■ YOUR TASK
Each line of the data must be written out again verbatim; no image belongs in the copy.

■ SOURCE DATA
=-=-=-=-=
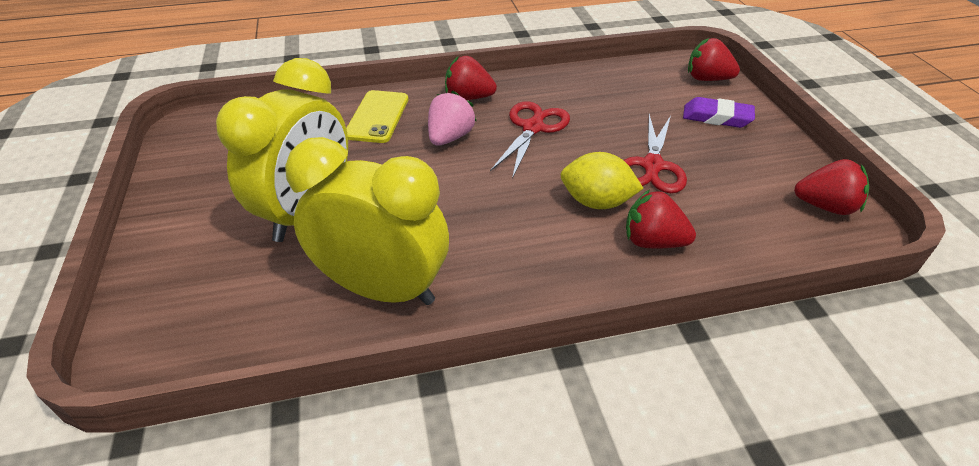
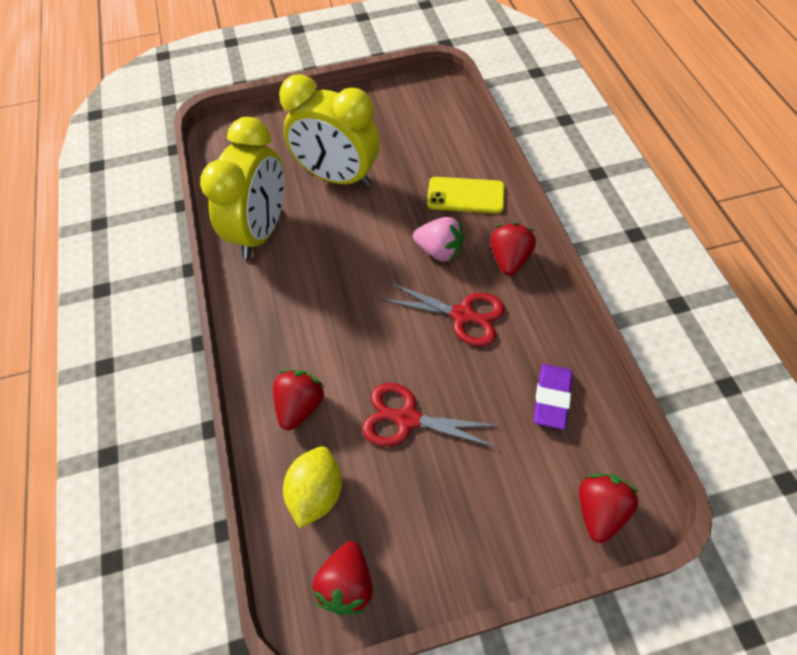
camera: 90 degrees right, 15 degrees up
yellow lemon [560,152,644,209] -> yellow lemon moved to [283,446,342,529]
purple eraser [683,97,755,128] -> purple eraser moved to [533,364,573,430]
=-=-=-=-=
■ FINISHED EXERCISE
camera: 90 degrees right, 15 degrees up
yellow lemon [560,152,644,209] -> yellow lemon moved to [283,446,342,529]
purple eraser [683,97,755,128] -> purple eraser moved to [533,364,573,430]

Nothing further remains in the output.